AIM OF THE TASK: Copy exactly, no pictures: every line from the one that contains "building: [122,15,249,183] ->" through the end of the entries below.

Records excerpted from a collection
★ ★ ★ ★ ★

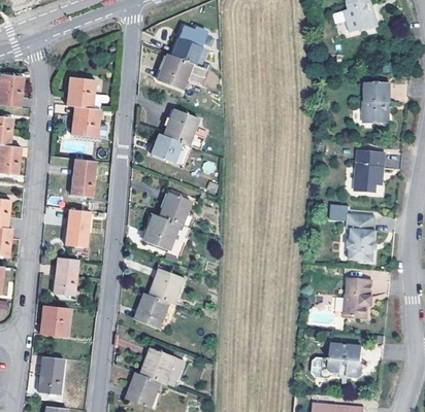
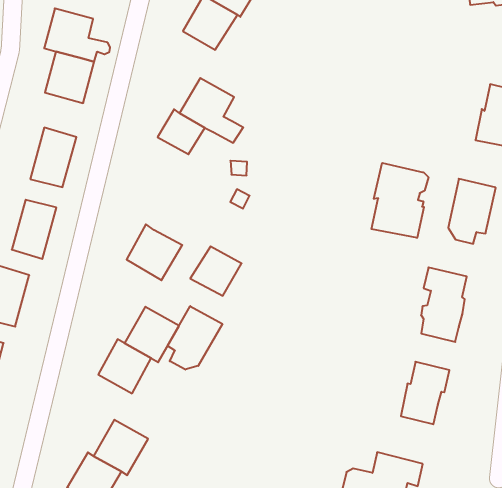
building: none -> [371,163,428,238]
building: [159,193,192,225] -> [190,246,242,296]
building: none -> [168,306,222,370]

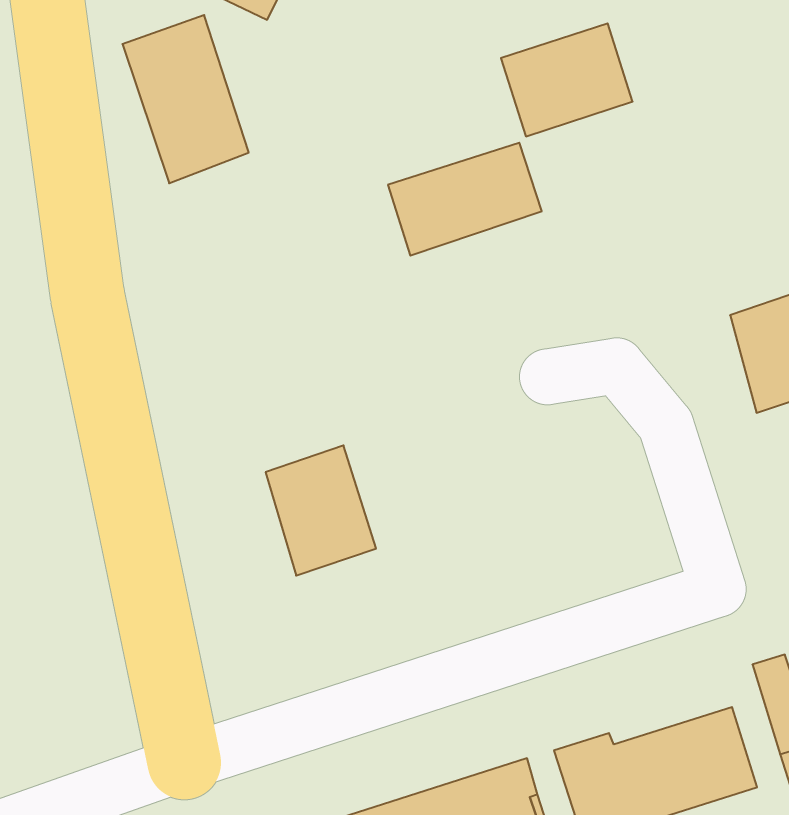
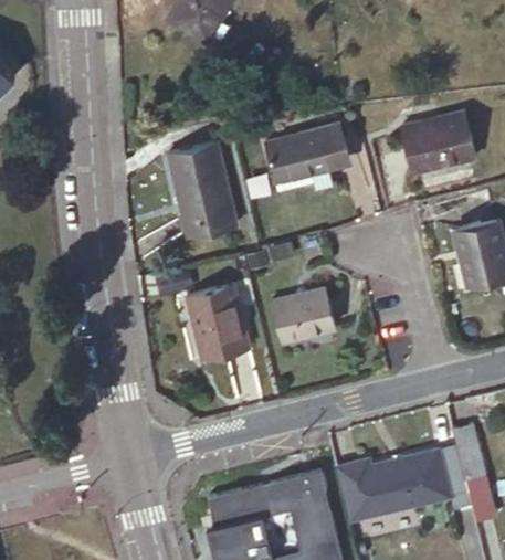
building: [122,15,249,183] -> [172,141,240,235]
building: [501,23,633,136] -> [400,109,473,170]
building: none -> [269,287,334,340]

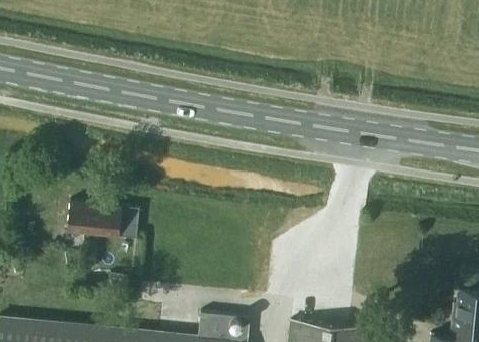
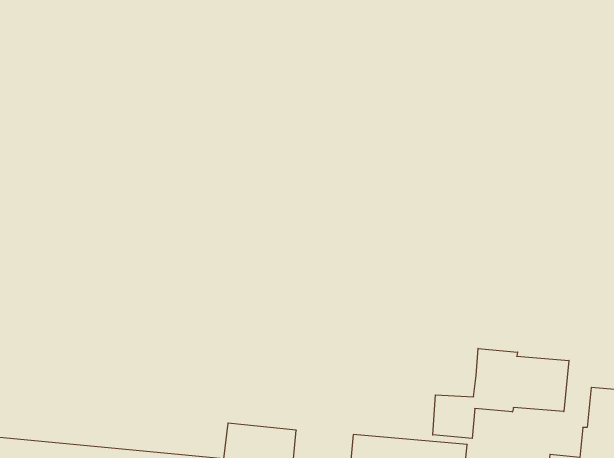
building: [67,205,140,241] -> none
building: none -> [433,348,569,438]

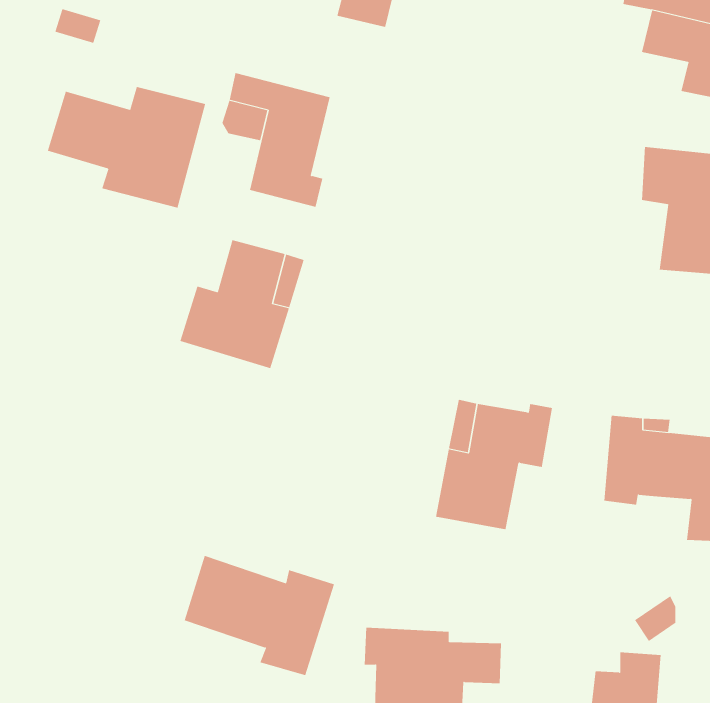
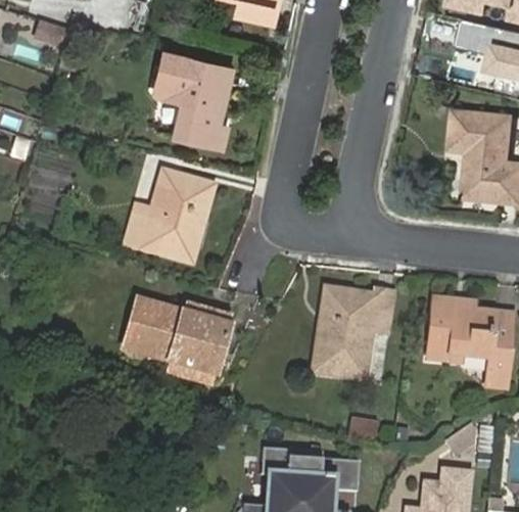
building: [47,86,206,208] -> none
building: [184,555,335,676] -> [124,299,230,384]

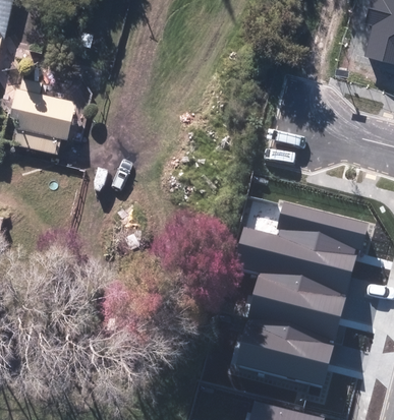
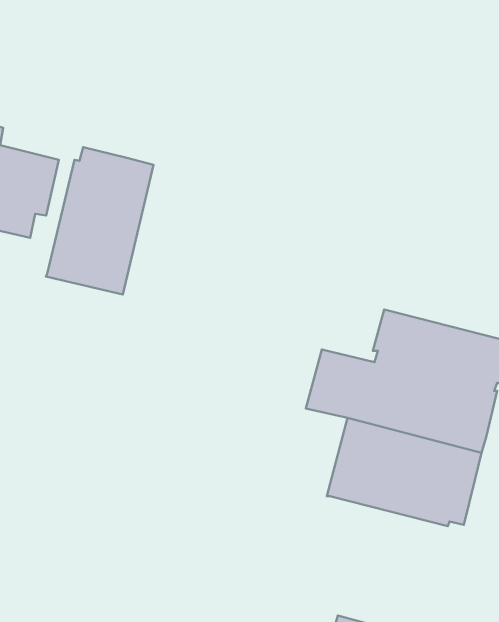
building: none -> [46,147,153,294]
building: [237,320,333,384] -> none

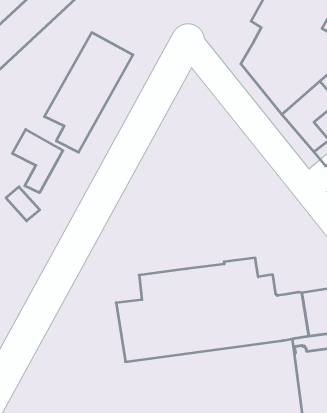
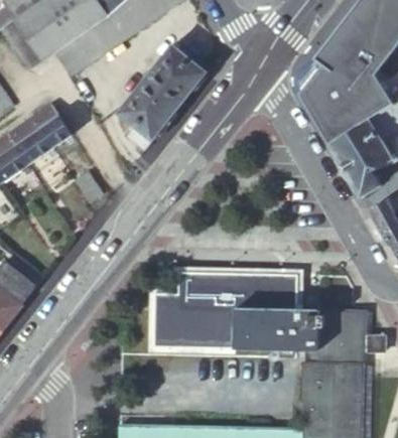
building: [12,129,63,193] -> none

★ ★ ★ ★ ★

YOUR RESPONSE:
building: [122,15,249,183] -> [172,141,240,235]
building: [501,23,633,136] -> [400,109,473,170]
building: none -> [269,287,334,340]

building: [67,205,140,241] -> none
building: none -> [433,348,569,438]

building: [47,86,206,208] -> none
building: [184,555,335,676] -> [124,299,230,384]

building: none -> [46,147,153,294]
building: [237,320,333,384] -> none

building: [12,129,63,193] -> none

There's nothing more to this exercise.